BEGIN

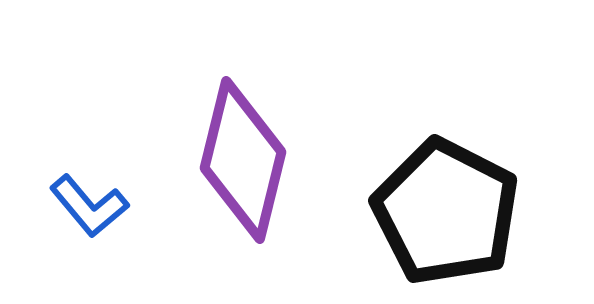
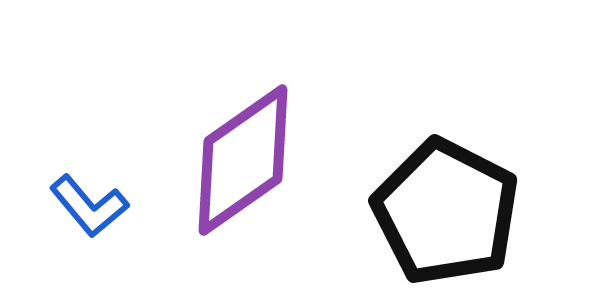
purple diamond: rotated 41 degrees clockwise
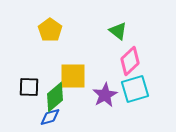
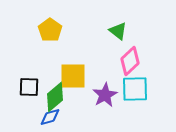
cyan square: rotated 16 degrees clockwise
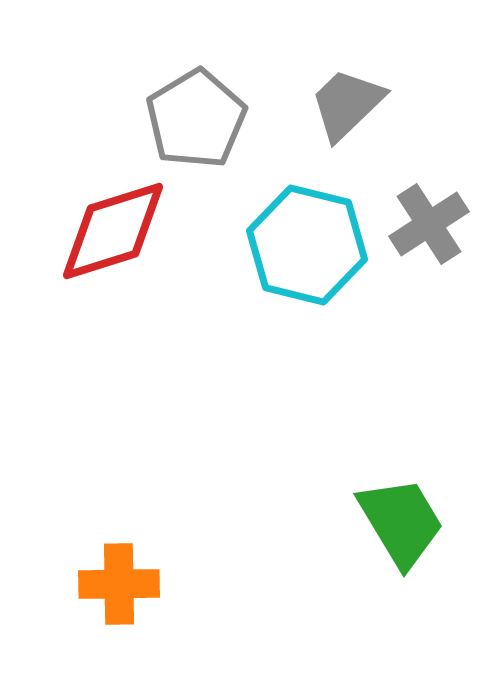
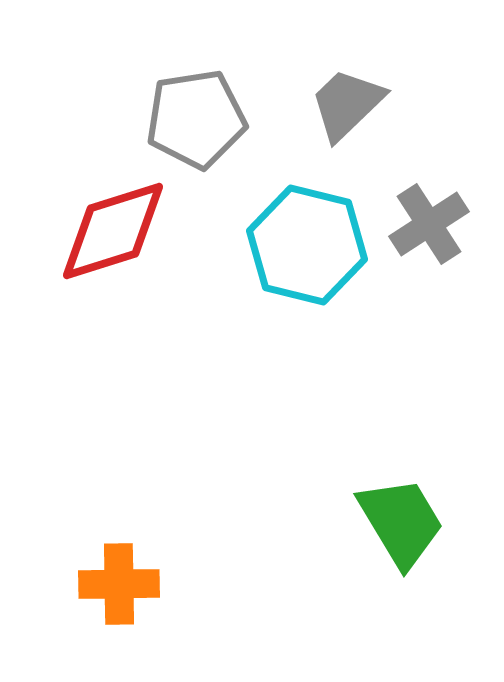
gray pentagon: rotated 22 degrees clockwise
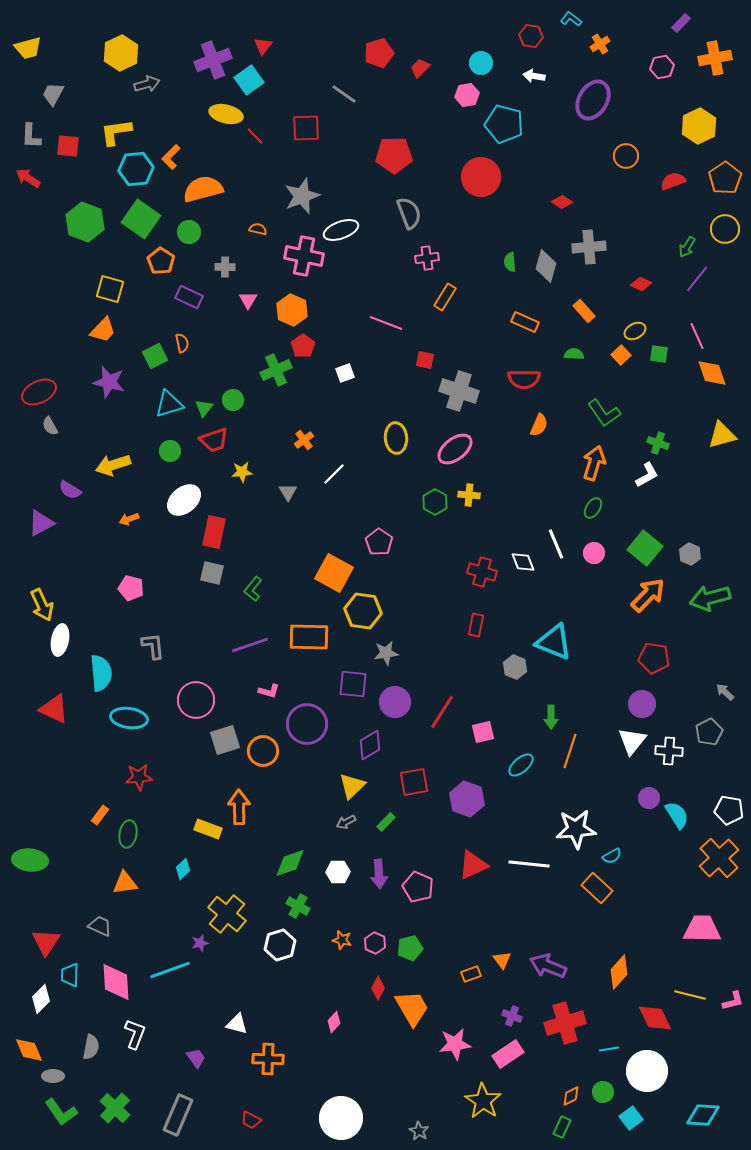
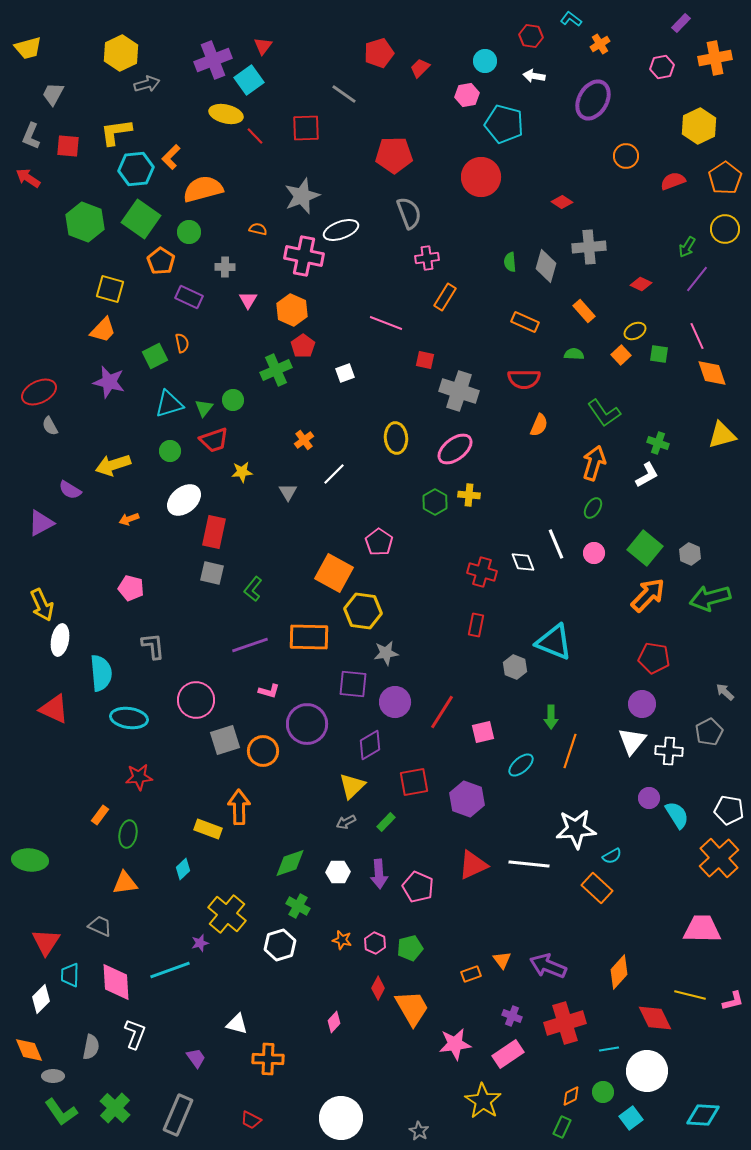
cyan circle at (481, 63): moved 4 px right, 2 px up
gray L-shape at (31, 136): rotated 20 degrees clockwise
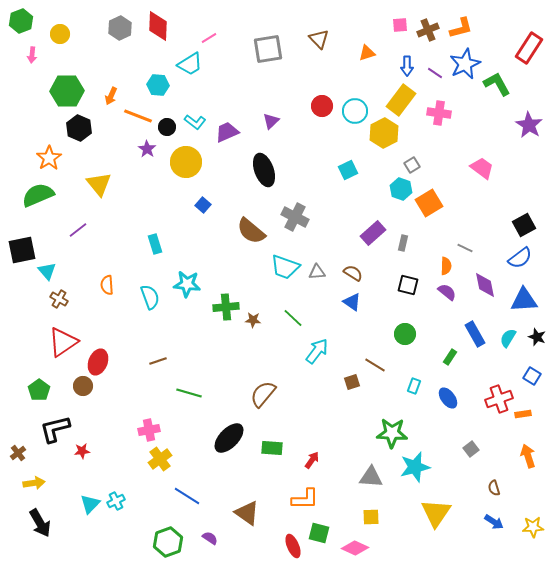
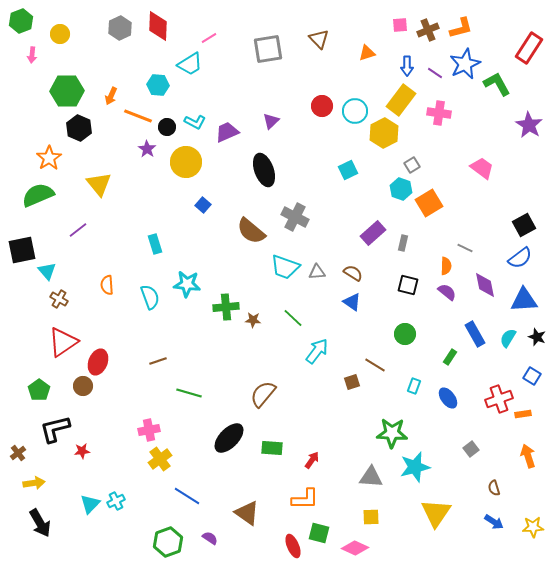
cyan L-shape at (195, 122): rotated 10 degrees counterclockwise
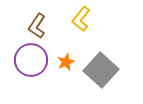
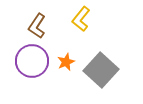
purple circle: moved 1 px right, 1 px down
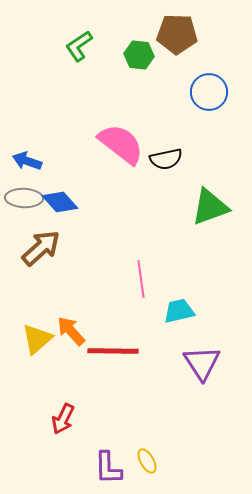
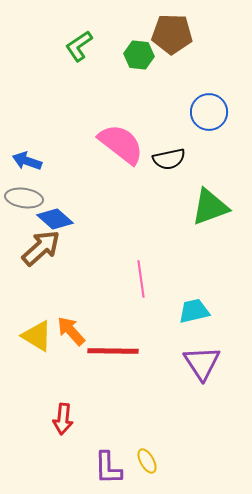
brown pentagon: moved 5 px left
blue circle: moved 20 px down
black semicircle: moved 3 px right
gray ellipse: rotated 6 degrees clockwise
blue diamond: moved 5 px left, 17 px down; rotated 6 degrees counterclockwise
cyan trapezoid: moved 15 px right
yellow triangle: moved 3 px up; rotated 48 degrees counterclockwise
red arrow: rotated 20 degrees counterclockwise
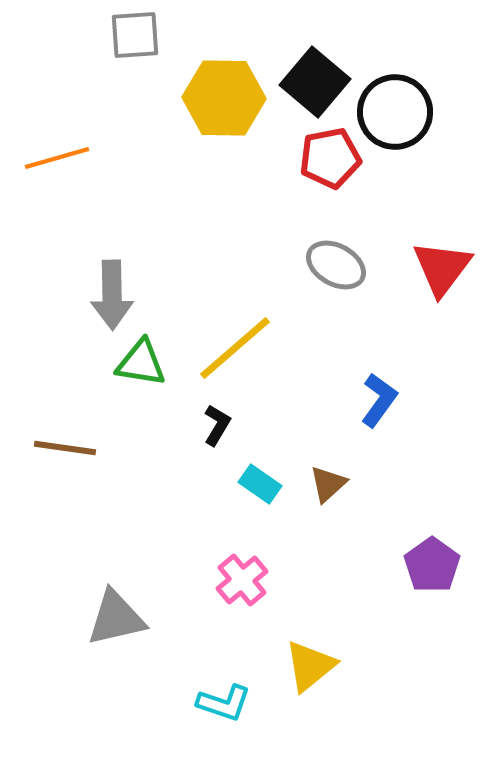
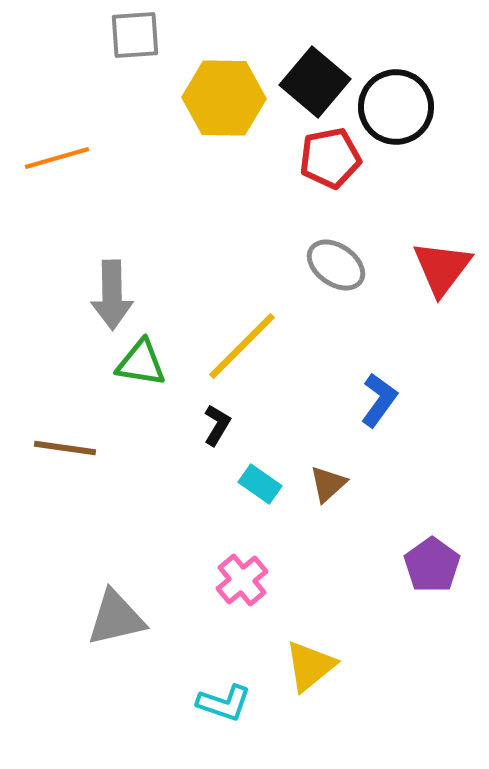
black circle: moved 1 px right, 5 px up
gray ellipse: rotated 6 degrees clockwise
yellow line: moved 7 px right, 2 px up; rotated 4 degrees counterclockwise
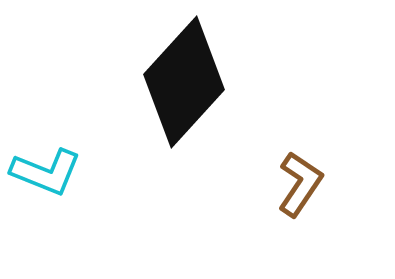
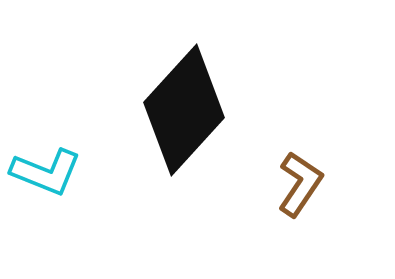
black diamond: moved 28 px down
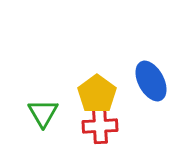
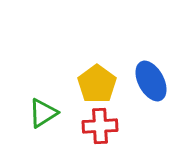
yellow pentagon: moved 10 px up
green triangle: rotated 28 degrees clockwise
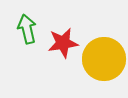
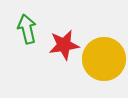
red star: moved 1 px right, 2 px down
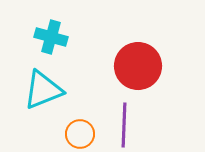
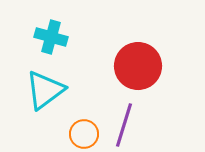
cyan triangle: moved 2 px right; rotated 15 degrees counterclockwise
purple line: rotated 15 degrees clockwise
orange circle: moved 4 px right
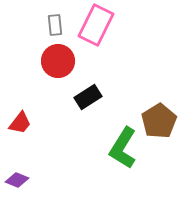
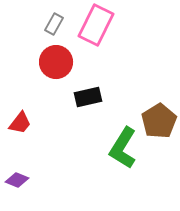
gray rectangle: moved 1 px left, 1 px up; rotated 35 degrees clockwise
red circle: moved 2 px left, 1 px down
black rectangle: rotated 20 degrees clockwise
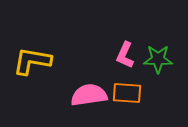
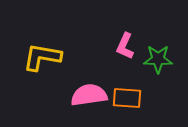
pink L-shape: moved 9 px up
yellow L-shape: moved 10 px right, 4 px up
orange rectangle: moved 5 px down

END

**Task to carry out**
The lines running from the one with "red star: moved 1 px right, 2 px down" to the close of the material above are to be retyped exactly; no picture is to be included.

**Answer space**
red star: moved 1 px right, 2 px down
cyan triangle: moved 2 px right; rotated 15 degrees counterclockwise
purple line: rotated 15 degrees clockwise
orange circle: moved 4 px right
gray rectangle: moved 1 px left, 1 px up; rotated 35 degrees clockwise
red circle: moved 2 px left, 1 px down
black rectangle: rotated 20 degrees clockwise
pink L-shape: moved 9 px up
yellow L-shape: moved 10 px right, 4 px up
orange rectangle: moved 5 px down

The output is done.